*** Data shown ***

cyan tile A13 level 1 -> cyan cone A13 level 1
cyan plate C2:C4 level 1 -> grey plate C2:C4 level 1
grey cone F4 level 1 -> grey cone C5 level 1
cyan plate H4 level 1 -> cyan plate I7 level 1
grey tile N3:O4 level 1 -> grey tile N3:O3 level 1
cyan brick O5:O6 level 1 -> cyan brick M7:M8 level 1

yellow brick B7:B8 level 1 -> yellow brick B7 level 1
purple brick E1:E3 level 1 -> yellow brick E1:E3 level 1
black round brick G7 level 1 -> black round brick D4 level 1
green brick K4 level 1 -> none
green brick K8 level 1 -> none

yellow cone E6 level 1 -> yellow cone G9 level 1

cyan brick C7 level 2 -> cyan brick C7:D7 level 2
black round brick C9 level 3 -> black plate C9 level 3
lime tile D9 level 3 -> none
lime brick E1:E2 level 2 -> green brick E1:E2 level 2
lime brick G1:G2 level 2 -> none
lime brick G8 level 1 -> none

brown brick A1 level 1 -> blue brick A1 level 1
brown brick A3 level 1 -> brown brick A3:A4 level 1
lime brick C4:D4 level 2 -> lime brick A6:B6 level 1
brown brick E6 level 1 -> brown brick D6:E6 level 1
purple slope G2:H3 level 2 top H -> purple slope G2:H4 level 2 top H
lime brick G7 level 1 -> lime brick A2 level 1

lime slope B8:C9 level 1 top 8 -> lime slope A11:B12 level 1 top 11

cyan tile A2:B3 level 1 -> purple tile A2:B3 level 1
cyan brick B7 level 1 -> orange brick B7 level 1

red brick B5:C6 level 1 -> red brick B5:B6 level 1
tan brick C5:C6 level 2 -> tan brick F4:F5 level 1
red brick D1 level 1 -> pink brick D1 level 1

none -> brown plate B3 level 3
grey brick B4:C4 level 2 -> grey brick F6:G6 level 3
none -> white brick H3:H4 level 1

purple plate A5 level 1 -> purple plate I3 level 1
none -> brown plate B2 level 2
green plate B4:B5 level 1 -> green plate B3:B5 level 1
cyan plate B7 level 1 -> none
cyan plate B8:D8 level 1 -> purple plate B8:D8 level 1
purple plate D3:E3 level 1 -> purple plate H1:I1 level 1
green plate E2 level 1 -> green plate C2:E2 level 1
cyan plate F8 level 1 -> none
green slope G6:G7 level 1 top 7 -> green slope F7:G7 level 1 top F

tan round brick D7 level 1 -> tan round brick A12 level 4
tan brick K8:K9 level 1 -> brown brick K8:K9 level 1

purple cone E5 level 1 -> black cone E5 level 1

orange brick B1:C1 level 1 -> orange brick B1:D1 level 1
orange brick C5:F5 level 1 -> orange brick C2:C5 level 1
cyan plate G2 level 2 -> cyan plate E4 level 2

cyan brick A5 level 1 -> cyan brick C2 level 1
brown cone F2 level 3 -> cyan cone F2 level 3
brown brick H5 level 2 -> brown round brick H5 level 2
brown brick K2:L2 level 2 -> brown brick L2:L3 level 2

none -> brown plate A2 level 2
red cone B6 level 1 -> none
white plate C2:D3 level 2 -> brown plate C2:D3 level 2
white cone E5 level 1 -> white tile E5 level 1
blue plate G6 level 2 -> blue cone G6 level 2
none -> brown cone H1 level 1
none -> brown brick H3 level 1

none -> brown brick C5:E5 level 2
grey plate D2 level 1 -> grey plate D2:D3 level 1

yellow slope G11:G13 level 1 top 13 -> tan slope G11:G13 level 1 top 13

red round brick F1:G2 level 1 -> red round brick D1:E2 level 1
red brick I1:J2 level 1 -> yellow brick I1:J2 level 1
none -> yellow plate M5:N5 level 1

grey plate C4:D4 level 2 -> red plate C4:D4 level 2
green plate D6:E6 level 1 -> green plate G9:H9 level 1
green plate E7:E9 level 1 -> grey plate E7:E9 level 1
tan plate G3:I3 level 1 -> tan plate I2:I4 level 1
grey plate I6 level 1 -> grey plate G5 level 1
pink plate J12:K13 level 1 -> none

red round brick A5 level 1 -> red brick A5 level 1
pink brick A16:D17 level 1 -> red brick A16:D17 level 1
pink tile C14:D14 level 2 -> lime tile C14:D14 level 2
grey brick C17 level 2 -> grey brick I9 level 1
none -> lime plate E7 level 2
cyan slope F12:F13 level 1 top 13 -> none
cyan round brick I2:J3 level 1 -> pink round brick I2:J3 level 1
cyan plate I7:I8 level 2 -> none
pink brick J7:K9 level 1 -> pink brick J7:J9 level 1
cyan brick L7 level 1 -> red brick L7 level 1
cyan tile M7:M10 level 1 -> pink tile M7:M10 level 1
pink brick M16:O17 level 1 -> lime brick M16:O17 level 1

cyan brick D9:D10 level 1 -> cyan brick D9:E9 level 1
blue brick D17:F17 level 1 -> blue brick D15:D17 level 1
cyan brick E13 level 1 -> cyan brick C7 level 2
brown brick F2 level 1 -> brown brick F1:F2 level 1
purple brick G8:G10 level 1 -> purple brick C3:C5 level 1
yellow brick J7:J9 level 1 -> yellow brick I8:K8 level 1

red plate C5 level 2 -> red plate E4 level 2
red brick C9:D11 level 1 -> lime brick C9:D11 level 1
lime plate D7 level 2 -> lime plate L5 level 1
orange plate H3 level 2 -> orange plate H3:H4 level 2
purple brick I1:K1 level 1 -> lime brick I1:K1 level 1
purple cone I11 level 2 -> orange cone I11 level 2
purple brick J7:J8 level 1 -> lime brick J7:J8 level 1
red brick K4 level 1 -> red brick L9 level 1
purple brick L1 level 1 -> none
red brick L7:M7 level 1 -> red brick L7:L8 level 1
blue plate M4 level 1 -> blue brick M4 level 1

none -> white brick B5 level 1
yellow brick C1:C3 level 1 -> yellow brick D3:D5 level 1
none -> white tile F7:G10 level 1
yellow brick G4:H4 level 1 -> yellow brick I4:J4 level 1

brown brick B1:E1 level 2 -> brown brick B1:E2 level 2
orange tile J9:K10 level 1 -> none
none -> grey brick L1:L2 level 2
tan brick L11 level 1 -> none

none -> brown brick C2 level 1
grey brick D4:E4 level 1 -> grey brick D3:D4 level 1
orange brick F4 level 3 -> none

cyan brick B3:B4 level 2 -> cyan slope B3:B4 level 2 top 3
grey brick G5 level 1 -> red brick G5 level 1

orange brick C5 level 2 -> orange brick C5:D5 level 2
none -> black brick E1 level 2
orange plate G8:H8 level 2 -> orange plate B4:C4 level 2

*** End of Data shown ***

▶ [Prompt]: Find the line containing "none -> white brick B5 level 1", then output it and every line after it to the end of the data, exactly.

▶ [Answer to this exercise]:
none -> white brick B5 level 1
yellow brick C1:C3 level 1 -> yellow brick D3:D5 level 1
none -> white tile F7:G10 level 1
yellow brick G4:H4 level 1 -> yellow brick I4:J4 level 1

brown brick B1:E1 level 2 -> brown brick B1:E2 level 2
orange tile J9:K10 level 1 -> none
none -> grey brick L1:L2 level 2
tan brick L11 level 1 -> none

none -> brown brick C2 level 1
grey brick D4:E4 level 1 -> grey brick D3:D4 level 1
orange brick F4 level 3 -> none

cyan brick B3:B4 level 2 -> cyan slope B3:B4 level 2 top 3
grey brick G5 level 1 -> red brick G5 level 1

orange brick C5 level 2 -> orange brick C5:D5 level 2
none -> black brick E1 level 2
orange plate G8:H8 level 2 -> orange plate B4:C4 level 2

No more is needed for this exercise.